Work item —
Hunt for the word "pink" across the entries below, copying each line that holds it.

(Dataset items)
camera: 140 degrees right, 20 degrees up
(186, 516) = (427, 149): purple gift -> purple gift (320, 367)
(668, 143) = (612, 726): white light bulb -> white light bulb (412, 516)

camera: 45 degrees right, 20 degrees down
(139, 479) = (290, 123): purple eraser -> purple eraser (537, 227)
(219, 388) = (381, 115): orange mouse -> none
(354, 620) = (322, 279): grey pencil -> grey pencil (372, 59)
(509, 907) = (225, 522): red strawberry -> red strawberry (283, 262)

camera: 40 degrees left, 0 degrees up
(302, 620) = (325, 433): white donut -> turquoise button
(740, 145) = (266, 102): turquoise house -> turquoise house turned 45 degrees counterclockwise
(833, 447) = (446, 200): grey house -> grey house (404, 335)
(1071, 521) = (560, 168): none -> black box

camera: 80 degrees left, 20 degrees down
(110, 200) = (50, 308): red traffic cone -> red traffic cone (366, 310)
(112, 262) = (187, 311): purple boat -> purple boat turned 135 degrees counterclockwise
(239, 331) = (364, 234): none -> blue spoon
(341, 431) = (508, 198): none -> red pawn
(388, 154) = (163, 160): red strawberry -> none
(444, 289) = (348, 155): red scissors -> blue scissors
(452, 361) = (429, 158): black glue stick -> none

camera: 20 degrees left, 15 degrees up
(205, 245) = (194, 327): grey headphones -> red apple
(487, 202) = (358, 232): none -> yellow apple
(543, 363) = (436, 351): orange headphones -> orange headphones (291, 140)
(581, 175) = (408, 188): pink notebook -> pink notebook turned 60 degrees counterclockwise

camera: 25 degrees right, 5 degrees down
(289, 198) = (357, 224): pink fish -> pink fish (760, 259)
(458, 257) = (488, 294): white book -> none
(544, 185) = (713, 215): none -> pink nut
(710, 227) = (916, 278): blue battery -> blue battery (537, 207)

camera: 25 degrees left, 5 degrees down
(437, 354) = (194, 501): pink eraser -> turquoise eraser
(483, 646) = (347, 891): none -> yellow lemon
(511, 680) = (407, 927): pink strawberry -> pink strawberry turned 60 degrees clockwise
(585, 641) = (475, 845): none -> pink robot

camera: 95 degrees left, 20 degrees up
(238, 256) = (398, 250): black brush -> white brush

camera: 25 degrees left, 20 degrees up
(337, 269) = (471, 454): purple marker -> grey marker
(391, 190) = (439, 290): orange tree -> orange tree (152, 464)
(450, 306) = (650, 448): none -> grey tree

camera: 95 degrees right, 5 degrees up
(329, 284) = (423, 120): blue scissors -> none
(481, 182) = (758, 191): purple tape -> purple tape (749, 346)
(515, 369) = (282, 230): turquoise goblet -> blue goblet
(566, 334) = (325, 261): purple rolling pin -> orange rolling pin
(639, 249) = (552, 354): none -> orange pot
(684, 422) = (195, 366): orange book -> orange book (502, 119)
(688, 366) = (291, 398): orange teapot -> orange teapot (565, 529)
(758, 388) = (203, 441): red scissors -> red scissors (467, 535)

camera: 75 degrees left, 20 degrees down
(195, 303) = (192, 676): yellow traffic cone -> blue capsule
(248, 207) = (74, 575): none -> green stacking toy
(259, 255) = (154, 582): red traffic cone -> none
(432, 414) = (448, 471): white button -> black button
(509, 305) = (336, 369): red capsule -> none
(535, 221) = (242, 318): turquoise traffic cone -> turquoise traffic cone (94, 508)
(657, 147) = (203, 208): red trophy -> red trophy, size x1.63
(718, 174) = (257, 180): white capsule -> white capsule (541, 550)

Solution to this problem —
(581, 175) = (408, 188): pink notebook -> pink notebook turned 60 degrees counterclockwise
(289, 198) = (357, 224): pink fish -> pink fish (760, 259)
(544, 185) = (713, 215): none -> pink nut
(437, 354) = (194, 501): pink eraser -> turquoise eraser
(511, 680) = (407, 927): pink strawberry -> pink strawberry turned 60 degrees clockwise
(585, 641) = (475, 845): none -> pink robot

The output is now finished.